The problem:
Out of the entries that follow, copy each line containing "white".

[Start of section]

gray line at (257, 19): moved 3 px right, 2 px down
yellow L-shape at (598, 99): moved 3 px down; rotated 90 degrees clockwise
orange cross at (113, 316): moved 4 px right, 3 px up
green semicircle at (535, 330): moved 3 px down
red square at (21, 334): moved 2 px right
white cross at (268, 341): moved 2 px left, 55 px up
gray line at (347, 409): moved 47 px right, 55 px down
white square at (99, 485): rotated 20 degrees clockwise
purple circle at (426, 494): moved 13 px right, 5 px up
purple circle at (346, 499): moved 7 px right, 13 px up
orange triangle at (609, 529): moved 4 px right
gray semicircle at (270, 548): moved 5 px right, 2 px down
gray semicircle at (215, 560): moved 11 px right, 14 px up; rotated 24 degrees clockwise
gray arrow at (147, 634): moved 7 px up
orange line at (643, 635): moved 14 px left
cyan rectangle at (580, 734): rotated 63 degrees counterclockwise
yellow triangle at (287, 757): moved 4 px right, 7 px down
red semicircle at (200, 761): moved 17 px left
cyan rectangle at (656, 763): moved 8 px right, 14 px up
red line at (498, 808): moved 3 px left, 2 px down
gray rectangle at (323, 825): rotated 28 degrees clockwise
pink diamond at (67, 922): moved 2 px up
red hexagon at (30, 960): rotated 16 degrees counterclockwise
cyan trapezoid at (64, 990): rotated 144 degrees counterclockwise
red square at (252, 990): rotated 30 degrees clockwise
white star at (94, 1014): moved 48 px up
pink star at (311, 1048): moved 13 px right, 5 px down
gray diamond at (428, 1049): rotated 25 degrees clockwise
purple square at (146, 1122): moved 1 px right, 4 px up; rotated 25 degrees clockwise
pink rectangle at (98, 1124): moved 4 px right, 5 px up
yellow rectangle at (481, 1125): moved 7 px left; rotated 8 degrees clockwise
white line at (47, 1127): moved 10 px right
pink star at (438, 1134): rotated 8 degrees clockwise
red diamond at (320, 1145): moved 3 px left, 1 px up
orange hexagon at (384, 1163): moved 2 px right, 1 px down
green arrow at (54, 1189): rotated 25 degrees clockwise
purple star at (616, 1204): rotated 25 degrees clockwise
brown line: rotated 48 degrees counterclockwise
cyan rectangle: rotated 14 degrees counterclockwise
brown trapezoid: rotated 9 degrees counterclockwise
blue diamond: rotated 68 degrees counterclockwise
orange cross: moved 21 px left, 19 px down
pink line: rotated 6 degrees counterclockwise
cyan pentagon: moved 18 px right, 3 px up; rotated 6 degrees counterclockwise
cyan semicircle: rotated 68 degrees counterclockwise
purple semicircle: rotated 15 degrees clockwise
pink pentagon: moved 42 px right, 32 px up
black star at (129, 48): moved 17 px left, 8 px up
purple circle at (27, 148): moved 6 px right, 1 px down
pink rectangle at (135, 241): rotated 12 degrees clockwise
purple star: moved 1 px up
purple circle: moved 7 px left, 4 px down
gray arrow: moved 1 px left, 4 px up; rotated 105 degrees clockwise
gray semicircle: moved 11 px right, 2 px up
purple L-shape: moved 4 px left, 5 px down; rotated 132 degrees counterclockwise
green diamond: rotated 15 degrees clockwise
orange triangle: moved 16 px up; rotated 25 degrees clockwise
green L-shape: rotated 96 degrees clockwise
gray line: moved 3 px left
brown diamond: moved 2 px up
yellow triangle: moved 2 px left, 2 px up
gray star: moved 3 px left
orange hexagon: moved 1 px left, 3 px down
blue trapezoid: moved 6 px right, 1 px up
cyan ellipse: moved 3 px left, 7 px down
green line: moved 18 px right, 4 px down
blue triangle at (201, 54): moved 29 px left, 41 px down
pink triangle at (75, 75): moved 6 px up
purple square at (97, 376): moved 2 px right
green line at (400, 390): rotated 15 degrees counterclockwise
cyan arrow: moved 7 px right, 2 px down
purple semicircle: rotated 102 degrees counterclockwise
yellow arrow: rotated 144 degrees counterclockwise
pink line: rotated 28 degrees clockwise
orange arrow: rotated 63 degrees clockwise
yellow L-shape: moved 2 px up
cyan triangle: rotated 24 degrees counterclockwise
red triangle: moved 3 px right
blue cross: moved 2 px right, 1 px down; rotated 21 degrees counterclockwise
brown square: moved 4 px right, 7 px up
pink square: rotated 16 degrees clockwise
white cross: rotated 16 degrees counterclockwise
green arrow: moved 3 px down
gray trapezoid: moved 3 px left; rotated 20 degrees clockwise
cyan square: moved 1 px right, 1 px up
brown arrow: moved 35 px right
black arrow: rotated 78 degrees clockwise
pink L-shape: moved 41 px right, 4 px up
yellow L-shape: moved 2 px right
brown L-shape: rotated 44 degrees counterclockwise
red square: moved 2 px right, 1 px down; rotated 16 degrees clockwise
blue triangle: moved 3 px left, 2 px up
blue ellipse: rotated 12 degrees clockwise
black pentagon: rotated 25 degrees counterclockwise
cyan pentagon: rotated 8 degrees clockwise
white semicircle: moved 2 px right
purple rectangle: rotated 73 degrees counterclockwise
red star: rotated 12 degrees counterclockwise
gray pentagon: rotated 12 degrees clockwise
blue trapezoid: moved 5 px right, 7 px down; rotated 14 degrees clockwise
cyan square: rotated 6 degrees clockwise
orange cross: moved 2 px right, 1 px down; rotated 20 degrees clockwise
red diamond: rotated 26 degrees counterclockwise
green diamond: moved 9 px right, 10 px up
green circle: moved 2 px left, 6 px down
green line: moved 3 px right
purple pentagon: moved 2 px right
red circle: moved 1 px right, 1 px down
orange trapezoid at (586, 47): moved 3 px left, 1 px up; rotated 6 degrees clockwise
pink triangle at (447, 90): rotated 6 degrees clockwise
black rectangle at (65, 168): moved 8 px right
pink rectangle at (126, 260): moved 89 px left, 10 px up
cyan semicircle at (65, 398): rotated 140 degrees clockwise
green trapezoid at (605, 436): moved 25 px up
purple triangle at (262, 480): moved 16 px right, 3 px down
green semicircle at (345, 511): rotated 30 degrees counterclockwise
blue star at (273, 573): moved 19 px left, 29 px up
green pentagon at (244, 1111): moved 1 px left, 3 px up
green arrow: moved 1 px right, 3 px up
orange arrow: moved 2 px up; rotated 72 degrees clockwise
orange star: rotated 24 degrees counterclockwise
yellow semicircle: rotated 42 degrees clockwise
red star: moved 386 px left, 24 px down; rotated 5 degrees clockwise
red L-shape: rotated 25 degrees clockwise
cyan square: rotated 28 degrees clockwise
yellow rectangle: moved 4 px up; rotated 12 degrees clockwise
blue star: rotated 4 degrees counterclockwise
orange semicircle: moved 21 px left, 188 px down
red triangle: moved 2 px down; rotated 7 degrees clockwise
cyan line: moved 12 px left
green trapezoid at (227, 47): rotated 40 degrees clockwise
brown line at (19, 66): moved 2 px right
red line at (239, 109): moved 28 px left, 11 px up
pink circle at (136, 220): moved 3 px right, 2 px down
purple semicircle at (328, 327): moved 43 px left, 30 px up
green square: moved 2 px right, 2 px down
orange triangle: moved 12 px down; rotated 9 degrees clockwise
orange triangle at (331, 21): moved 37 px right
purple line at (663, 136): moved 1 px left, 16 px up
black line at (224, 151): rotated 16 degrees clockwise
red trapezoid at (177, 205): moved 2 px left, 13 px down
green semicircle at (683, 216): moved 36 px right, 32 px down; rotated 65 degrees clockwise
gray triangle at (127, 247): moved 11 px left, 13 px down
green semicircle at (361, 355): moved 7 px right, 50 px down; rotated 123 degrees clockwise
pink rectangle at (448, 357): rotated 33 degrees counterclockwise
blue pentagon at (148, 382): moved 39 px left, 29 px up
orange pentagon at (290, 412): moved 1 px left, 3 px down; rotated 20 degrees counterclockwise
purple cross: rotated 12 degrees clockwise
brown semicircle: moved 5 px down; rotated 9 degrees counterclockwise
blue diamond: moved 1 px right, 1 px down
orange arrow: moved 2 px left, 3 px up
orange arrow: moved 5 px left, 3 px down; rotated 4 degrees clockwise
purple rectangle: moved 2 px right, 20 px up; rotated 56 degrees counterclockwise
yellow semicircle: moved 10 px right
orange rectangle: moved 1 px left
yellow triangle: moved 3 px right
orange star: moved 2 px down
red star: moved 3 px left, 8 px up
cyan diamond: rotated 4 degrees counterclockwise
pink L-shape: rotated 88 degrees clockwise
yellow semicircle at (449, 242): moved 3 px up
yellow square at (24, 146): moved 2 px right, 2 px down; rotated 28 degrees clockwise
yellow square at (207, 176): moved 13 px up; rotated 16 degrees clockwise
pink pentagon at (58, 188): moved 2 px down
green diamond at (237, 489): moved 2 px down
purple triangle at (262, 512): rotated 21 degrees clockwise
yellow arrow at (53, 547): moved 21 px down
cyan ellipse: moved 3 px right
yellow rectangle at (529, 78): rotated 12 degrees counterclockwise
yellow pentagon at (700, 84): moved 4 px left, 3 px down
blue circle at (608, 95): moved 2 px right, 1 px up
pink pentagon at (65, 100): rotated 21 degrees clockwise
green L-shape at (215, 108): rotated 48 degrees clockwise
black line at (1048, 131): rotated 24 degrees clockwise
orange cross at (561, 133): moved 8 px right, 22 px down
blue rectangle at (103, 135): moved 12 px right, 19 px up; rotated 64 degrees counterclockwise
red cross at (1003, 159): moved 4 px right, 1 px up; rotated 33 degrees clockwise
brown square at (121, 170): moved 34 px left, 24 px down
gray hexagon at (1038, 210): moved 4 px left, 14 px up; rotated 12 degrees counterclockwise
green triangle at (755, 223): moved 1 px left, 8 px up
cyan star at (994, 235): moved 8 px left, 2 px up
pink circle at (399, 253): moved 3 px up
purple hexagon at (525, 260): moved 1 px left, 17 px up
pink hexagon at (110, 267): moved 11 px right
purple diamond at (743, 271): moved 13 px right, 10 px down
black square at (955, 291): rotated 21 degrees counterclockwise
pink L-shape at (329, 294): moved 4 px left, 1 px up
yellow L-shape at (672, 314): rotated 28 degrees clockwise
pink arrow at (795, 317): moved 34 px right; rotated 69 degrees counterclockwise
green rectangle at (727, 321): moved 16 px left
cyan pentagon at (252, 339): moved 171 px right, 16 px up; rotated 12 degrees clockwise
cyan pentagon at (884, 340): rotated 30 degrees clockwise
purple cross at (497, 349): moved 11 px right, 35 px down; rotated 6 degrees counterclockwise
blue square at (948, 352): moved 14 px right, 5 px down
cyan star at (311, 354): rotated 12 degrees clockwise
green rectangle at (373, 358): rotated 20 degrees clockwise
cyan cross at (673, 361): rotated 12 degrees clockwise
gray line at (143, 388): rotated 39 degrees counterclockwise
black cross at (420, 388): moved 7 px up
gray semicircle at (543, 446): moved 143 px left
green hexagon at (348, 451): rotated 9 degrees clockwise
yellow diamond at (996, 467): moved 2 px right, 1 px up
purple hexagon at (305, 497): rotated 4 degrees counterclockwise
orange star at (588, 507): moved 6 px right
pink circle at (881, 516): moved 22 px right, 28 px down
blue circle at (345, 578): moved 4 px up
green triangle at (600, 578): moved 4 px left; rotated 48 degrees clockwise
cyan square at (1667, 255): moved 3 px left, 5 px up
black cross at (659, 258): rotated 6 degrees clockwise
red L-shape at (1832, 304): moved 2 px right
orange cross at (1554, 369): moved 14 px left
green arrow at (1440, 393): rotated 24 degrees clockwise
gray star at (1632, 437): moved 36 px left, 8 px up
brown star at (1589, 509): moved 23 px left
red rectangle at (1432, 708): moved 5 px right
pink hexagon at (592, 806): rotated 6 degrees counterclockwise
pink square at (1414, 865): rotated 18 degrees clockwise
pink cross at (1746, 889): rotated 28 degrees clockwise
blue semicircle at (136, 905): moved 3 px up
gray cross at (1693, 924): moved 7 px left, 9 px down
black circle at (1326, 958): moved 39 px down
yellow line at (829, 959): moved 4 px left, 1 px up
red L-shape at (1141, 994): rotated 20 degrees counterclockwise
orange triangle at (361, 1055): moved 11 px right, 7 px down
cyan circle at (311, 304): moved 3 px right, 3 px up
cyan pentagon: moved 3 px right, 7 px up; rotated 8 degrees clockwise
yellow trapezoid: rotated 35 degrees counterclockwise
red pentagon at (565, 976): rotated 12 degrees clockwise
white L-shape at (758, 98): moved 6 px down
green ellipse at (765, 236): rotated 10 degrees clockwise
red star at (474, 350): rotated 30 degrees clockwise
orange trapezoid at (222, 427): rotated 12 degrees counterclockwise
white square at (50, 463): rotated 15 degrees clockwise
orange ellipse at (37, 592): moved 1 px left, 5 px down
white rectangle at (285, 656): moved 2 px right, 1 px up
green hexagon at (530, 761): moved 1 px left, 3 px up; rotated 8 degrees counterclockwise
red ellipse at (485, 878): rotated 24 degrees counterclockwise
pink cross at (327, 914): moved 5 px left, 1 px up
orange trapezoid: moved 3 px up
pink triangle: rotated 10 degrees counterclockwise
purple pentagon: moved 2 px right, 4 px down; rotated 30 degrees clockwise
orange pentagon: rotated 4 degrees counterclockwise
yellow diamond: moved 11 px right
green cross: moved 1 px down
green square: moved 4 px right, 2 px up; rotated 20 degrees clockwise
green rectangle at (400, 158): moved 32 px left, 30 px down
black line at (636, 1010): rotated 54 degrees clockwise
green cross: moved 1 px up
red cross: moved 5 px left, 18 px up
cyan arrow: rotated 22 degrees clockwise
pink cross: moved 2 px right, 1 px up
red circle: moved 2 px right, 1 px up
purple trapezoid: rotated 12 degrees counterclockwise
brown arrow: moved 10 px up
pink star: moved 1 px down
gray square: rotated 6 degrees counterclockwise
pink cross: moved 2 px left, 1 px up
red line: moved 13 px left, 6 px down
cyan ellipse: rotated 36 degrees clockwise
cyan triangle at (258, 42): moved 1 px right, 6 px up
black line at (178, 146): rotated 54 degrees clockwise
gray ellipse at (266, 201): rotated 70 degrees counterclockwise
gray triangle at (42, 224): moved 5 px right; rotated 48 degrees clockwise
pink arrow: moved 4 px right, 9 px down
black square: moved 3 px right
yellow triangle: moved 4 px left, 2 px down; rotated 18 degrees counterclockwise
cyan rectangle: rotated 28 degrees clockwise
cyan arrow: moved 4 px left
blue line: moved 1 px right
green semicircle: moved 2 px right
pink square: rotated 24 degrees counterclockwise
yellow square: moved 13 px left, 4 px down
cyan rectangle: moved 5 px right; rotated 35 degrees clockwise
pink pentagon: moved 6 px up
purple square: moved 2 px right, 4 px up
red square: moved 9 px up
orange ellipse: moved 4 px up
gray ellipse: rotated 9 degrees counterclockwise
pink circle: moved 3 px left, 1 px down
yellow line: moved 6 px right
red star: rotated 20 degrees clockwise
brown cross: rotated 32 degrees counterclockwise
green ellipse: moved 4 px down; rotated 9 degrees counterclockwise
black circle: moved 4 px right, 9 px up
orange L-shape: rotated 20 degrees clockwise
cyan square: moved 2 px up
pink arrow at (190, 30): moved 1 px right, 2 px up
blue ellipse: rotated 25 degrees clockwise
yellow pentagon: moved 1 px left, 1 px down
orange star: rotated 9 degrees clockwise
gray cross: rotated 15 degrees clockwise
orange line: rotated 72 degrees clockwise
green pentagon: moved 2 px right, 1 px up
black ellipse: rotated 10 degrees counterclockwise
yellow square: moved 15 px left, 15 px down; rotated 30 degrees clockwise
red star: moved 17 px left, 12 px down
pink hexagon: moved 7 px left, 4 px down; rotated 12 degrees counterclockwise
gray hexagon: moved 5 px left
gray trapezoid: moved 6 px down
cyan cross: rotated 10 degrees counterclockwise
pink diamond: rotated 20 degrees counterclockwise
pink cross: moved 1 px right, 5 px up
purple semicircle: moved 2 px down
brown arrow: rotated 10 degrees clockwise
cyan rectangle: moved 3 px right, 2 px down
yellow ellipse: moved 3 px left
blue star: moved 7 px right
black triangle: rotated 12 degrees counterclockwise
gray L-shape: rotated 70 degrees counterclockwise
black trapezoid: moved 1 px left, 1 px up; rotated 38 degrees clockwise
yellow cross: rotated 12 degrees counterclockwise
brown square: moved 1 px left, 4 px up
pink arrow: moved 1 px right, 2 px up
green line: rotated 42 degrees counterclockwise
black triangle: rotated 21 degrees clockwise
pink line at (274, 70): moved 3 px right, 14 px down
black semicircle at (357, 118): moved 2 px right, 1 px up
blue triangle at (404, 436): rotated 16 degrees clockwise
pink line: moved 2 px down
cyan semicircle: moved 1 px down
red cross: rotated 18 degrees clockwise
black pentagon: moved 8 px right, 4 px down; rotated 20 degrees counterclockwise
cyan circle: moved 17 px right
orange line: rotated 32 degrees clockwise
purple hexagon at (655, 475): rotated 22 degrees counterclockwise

[End of section]

Result of this exercise:
white cross at (268, 341): moved 2 px left, 55 px up
white square at (99, 485): rotated 20 degrees clockwise
white star at (94, 1014): moved 48 px up
white line at (47, 1127): moved 10 px right
white cross: rotated 16 degrees counterclockwise
white semicircle: moved 2 px right
white L-shape at (758, 98): moved 6 px down
white square at (50, 463): rotated 15 degrees clockwise
white rectangle at (285, 656): moved 2 px right, 1 px up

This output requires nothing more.